§ WHAT IS REQUIRED
Answer with the exact lines of the following material from the one containing "black pyramid: 3 -> 2" through the one containing "white pyramid: 6 -> 3", both end lines included.

§ PROVIDED RECORDS

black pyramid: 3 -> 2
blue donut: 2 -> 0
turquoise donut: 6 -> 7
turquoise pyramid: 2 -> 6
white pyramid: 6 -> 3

==

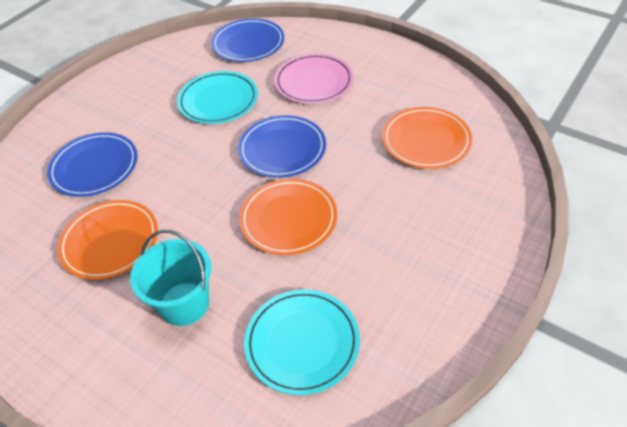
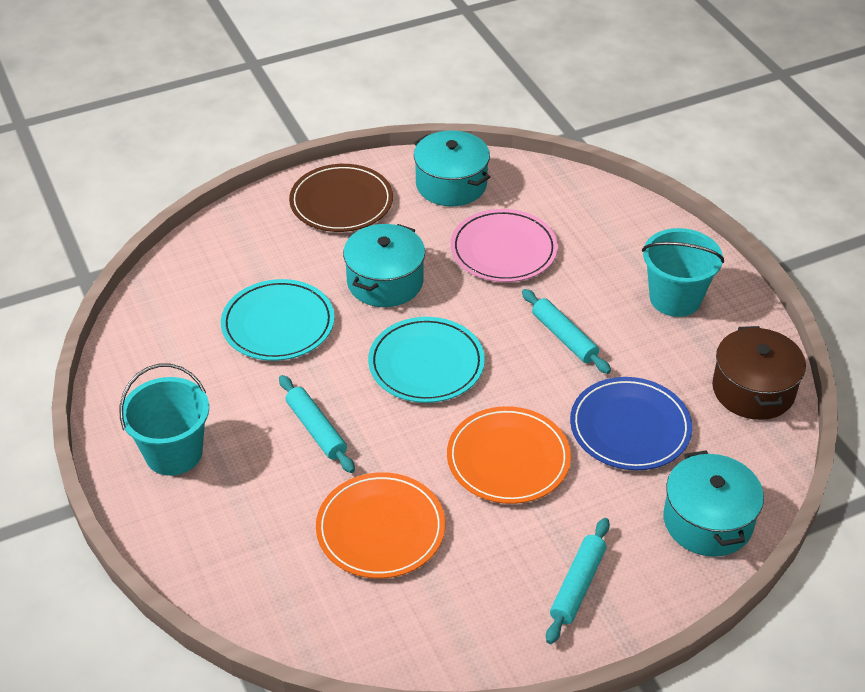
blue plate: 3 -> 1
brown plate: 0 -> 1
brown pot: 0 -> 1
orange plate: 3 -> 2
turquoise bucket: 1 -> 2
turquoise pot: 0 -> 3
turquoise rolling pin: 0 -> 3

§ ANSWER FOR THE TASK
black pyramid: 3 -> 2
blue donut: 2 -> 0
turquoise donut: 6 -> 7
turquoise pyramid: 2 -> 6
white pyramid: 6 -> 3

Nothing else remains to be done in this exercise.